** Information supplied follows **

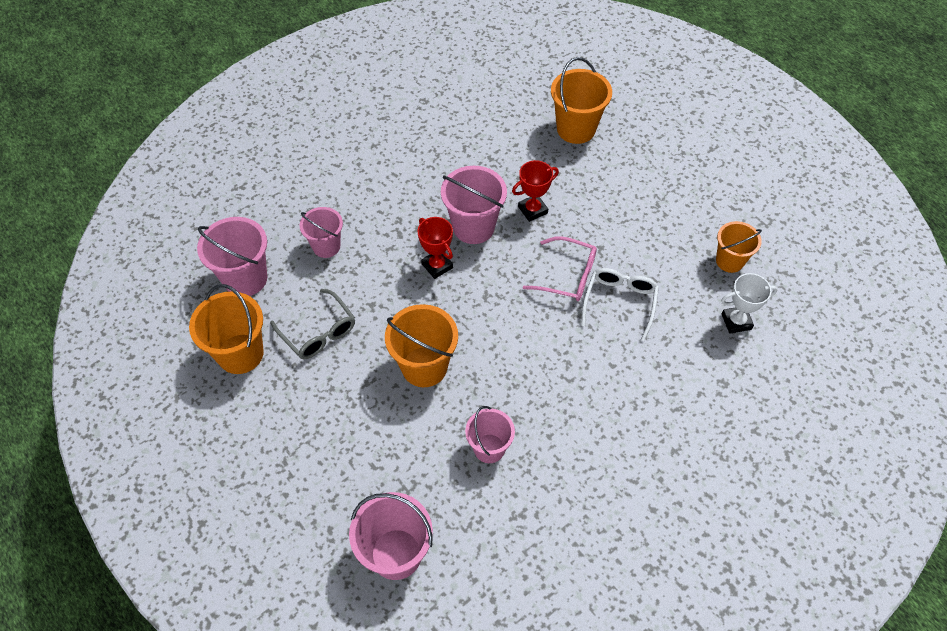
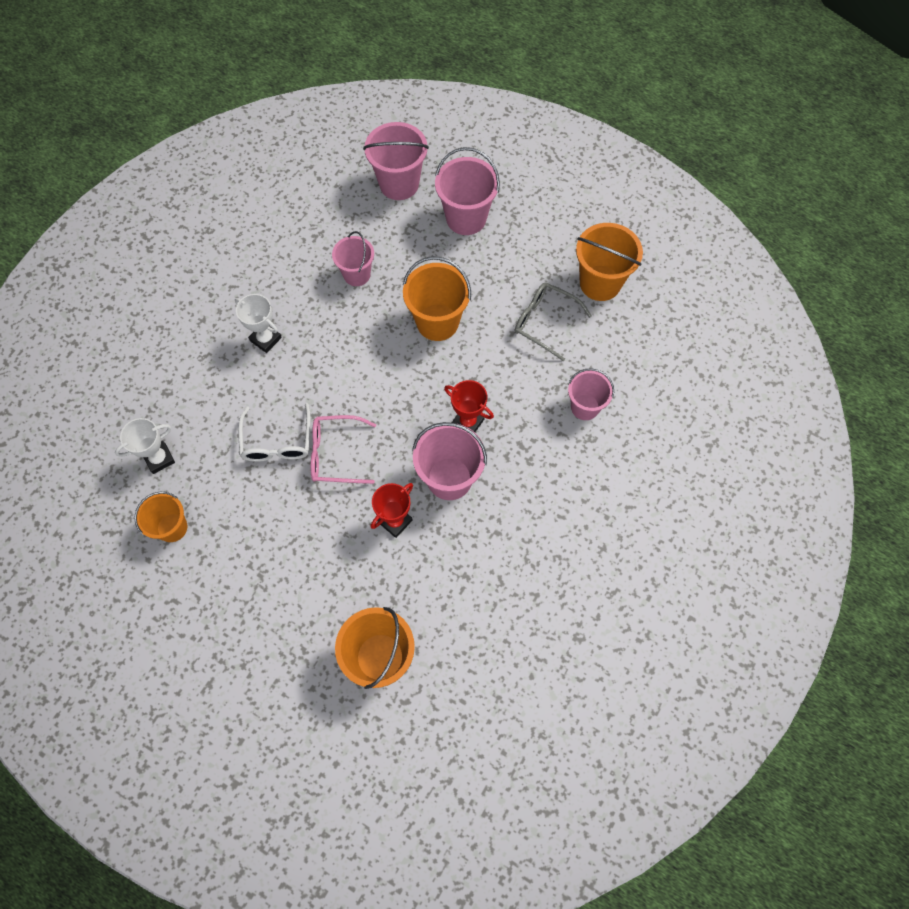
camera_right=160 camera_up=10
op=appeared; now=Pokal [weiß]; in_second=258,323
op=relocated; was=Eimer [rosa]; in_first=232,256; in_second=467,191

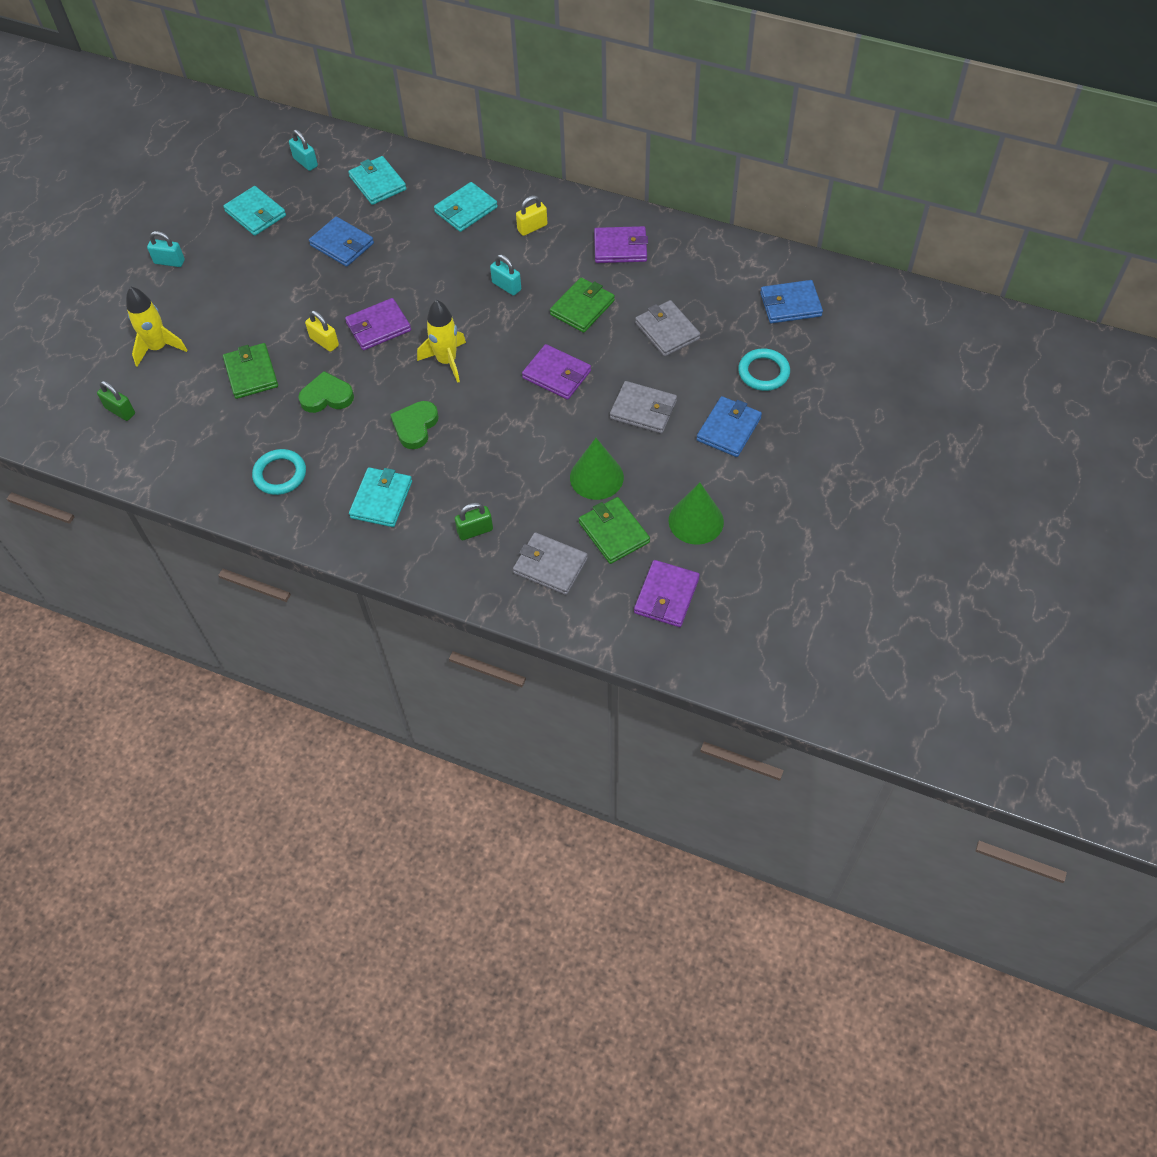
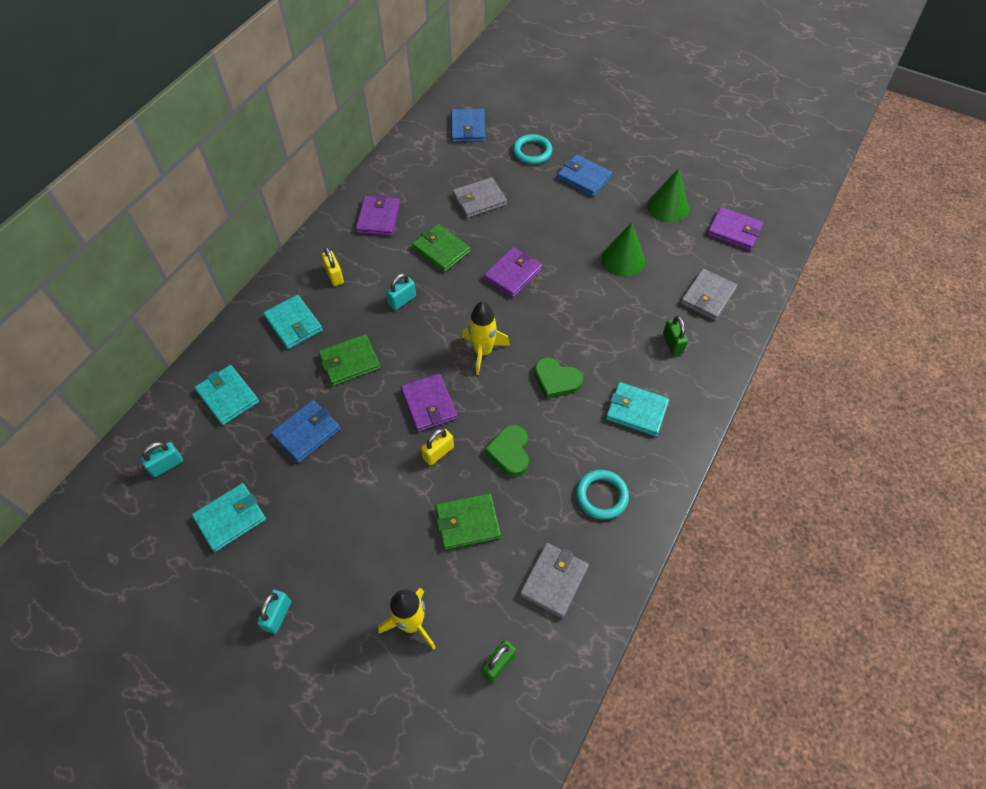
camera_right=-85 camera_up=0
op=relocated; was=Geldbörse [grün]; in_first=614,530; in_second=349,360
op=relocated; was=Geldbörse [grau]; in_first=643,407; in_second=554,580
op=spun; was=Geldbörse [türkis]; in_first=377,180; in_second=226,395; clockwise=75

** End of Information supplied **

What is needed:
Give every entry again as it is, dropping its pictures.

Output below:
camera_right=160 camera_up=10
op=appeared; now=Pokal [weiß]; in_second=258,323
op=relocated; was=Eimer [rosa]; in_first=232,256; in_second=467,191

camera_right=-85 camera_up=0
op=relocated; was=Geldbörse [grün]; in_first=614,530; in_second=349,360
op=relocated; was=Geldbörse [grau]; in_first=643,407; in_second=554,580
op=spun; was=Geldbörse [türkis]; in_first=377,180; in_second=226,395; clockwise=75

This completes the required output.